Images within the entries are to be omitted; the remainder must be reproduced exactly.
>>>
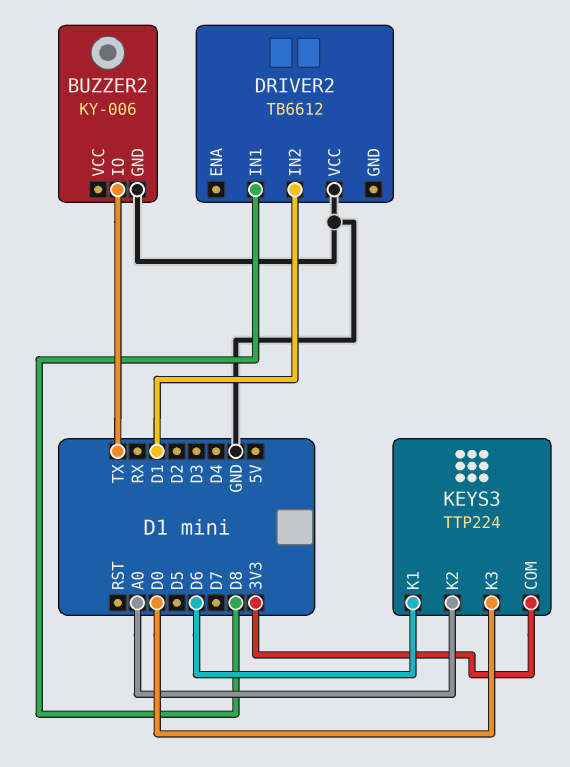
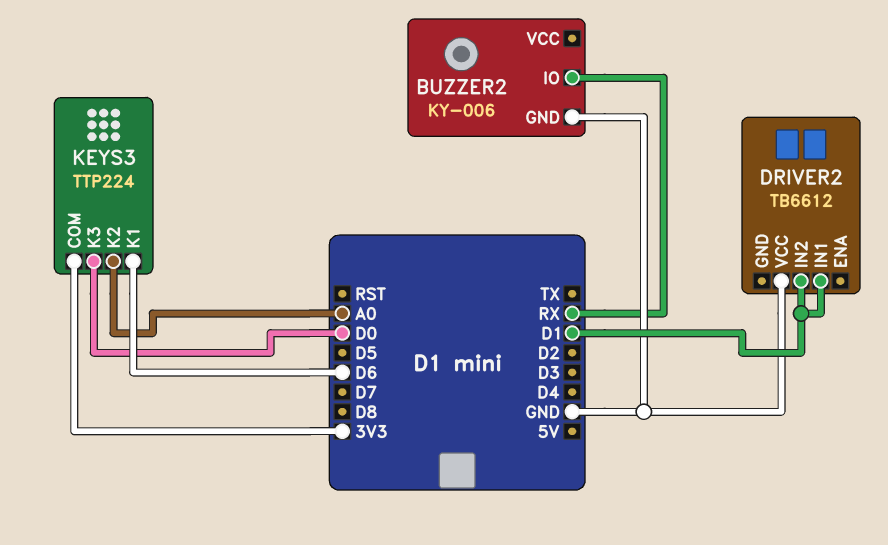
BUZZER2 pin IO: TX -> RX
DRIVER2 pin IN1: D8 -> D1

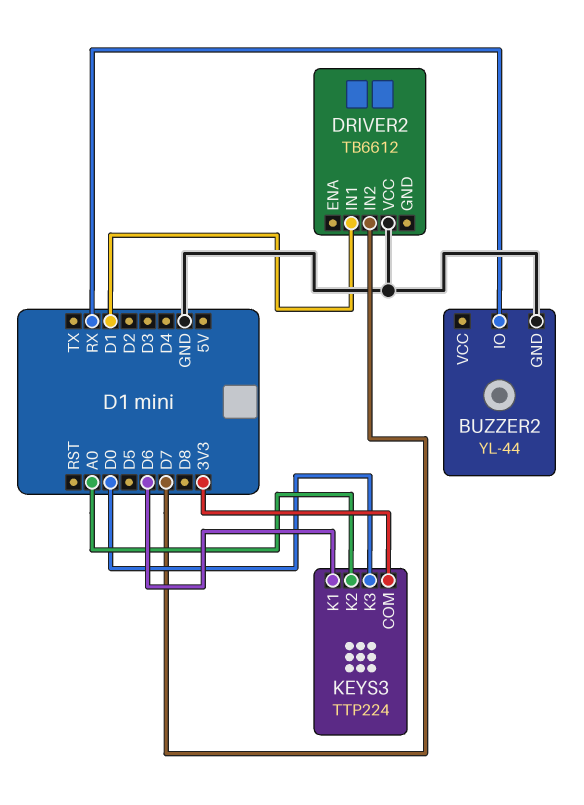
BUZZER2: KY-006 -> YL-44
DRIVER2 pin IN2: D1 -> D7

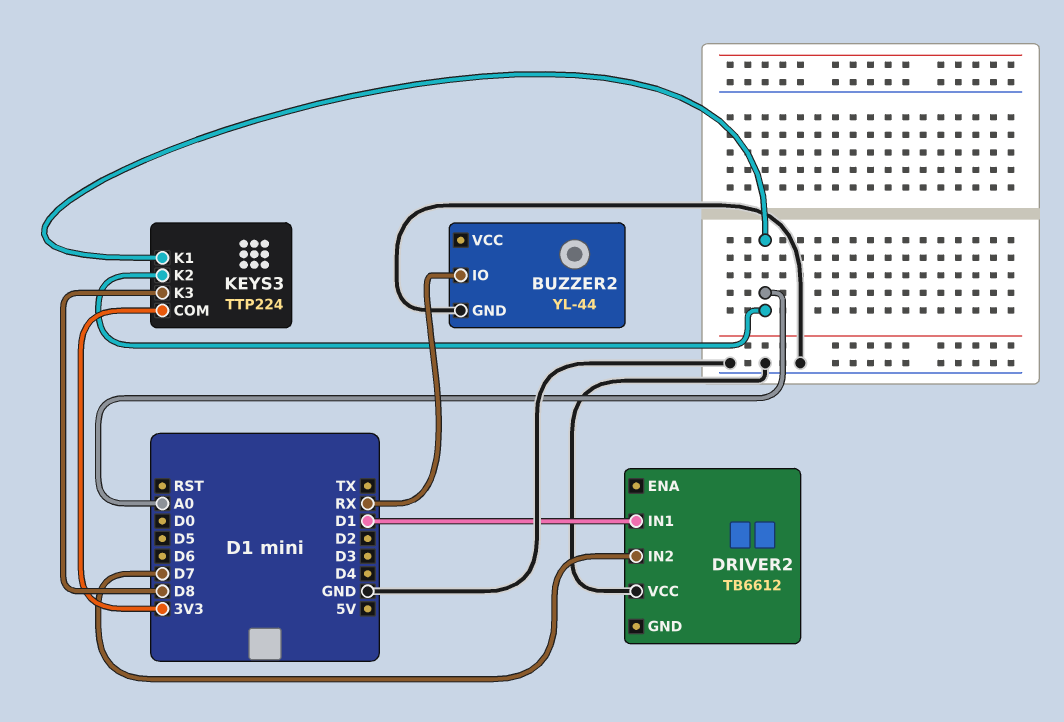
KEYS3 pin K1: D6 -> A0
KEYS3 pin K3: D0 -> D8

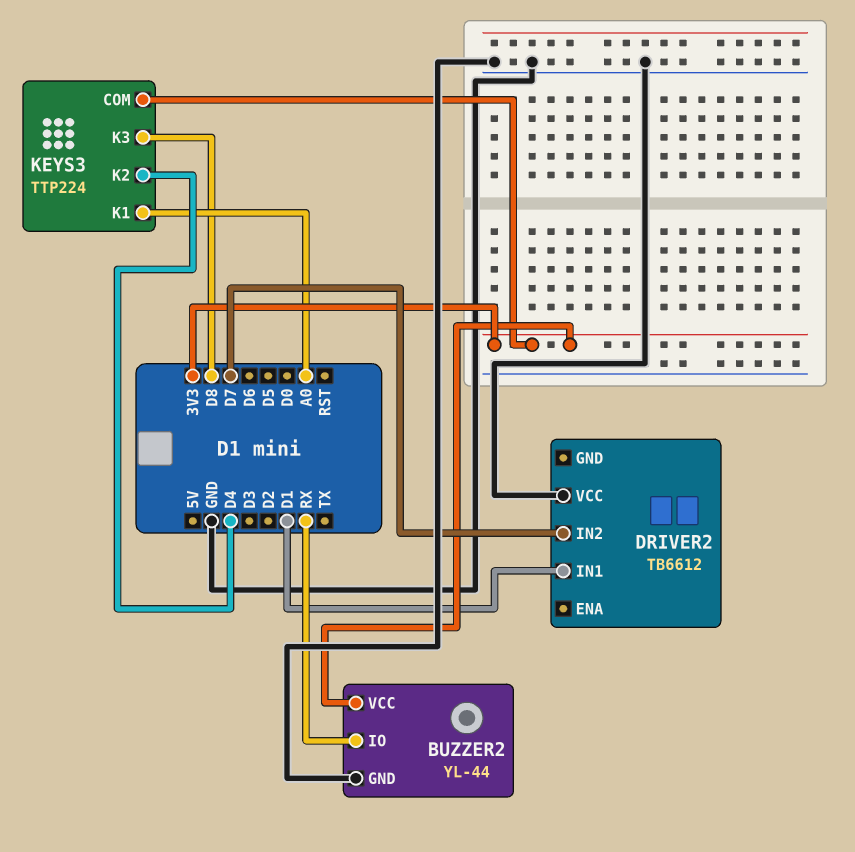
BUZZER2 pin VCC: none -> 3V3
KEYS3 pin K2: A0 -> D4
<<<
COMPLETED EXERCISE
BUZZER2 pin IO: TX -> RX
DRIVER2 pin IN1: D8 -> D1

BUZZER2: KY-006 -> YL-44
DRIVER2 pin IN2: D1 -> D7

KEYS3 pin K1: D6 -> A0
KEYS3 pin K3: D0 -> D8

BUZZER2 pin VCC: none -> 3V3
KEYS3 pin K2: A0 -> D4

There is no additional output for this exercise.